__TASK STATEMENT__.
As the answer, give a copy of each line below that includes the word "yellow".

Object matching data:
* * *
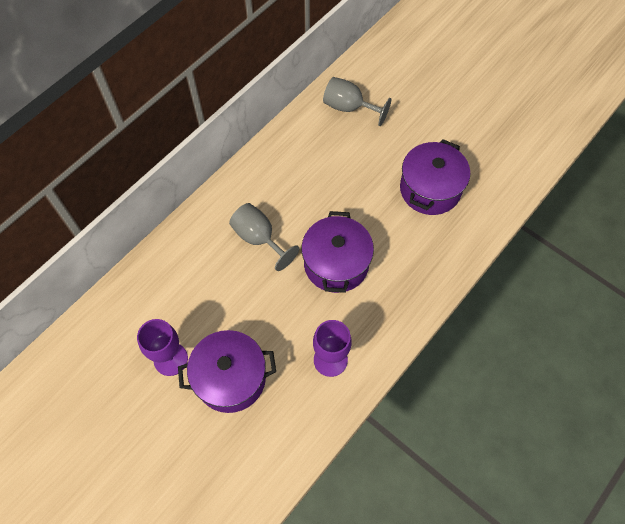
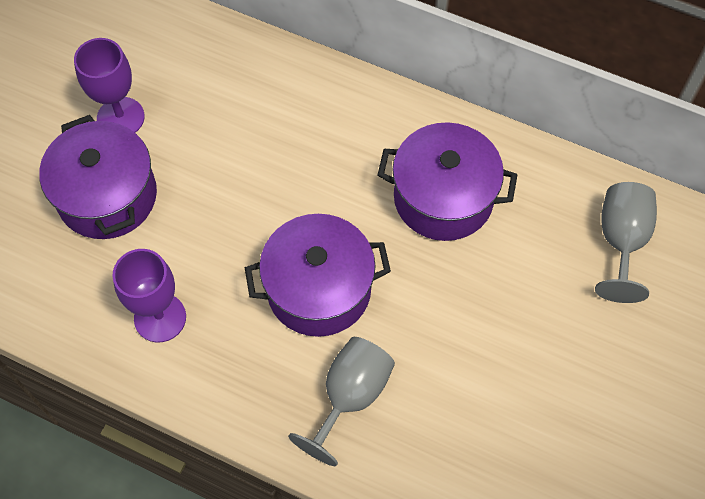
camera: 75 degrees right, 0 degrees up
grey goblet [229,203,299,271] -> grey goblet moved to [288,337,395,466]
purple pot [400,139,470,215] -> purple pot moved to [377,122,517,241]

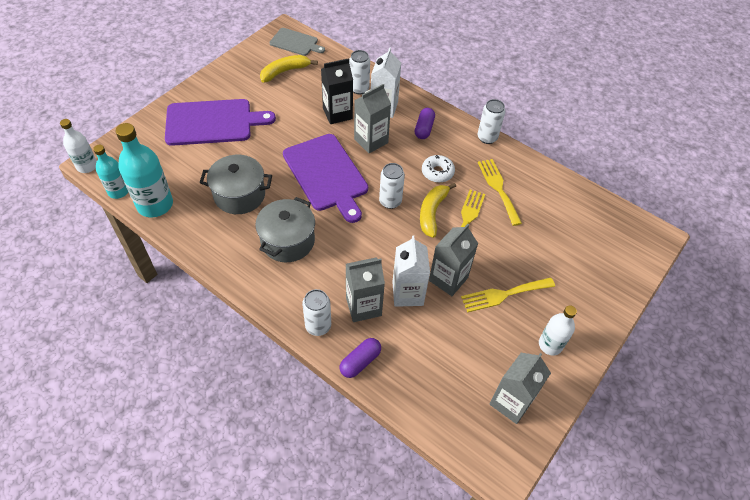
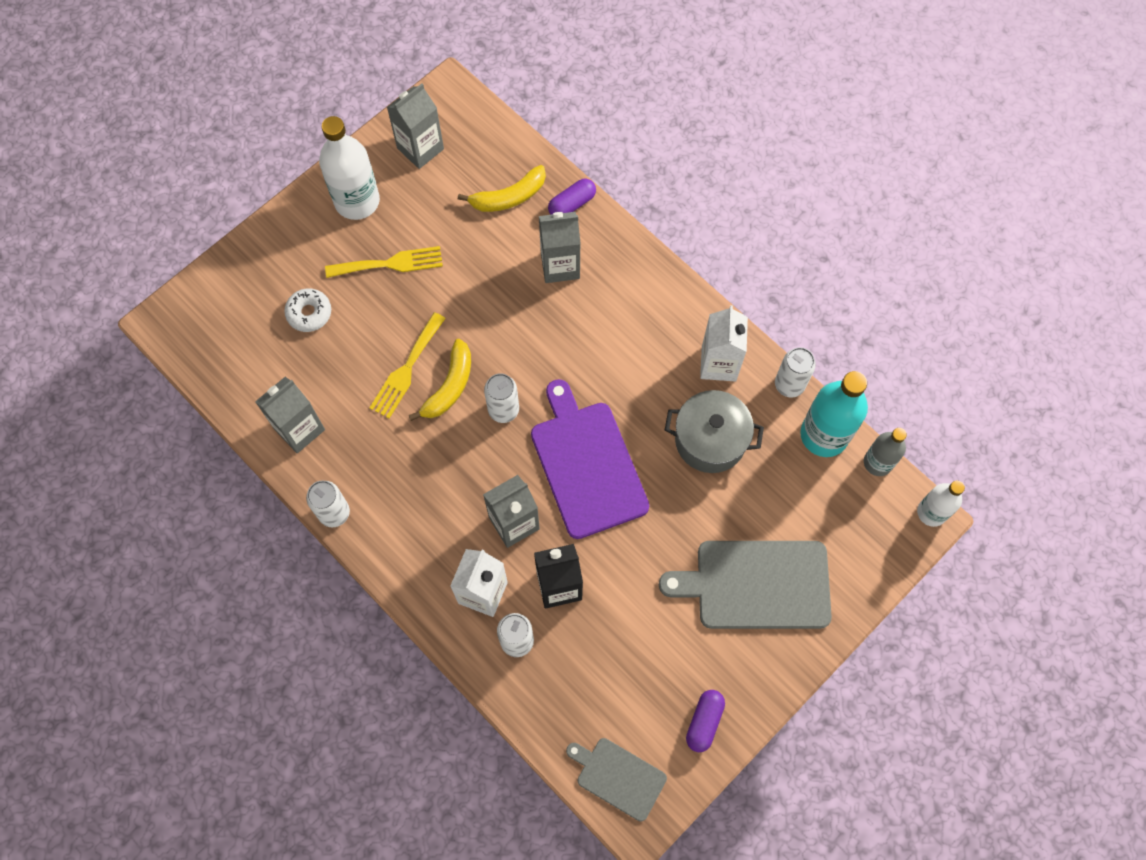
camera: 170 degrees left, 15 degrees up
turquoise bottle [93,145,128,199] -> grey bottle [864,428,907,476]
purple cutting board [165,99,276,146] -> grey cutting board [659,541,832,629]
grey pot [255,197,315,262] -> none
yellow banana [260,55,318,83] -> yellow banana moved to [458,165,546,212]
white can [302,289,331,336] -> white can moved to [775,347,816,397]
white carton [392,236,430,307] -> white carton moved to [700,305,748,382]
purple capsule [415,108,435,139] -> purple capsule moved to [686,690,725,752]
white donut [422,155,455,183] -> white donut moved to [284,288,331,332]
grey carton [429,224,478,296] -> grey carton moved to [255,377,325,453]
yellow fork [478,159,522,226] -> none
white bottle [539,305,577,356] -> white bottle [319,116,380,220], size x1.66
* * *
__RESULT__.
yellow banana [260,55,318,83] -> yellow banana moved to [458,165,546,212]
yellow fork [478,159,522,226] -> none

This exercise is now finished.